[Dataset records]
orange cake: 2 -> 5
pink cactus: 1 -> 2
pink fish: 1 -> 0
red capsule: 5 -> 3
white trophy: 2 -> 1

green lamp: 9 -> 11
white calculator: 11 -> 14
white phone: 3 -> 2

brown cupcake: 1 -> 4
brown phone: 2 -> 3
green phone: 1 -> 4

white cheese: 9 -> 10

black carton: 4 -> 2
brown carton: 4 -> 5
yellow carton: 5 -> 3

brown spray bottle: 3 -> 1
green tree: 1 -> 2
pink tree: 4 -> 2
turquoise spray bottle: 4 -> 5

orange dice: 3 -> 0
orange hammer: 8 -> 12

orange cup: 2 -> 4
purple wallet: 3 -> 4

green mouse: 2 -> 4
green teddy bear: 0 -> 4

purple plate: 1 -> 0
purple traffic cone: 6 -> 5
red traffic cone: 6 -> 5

**Exercise instructions**
Where a line of the records includes "pink", copy it.

**Task response**
pink cactus: 1 -> 2
pink fish: 1 -> 0
pink tree: 4 -> 2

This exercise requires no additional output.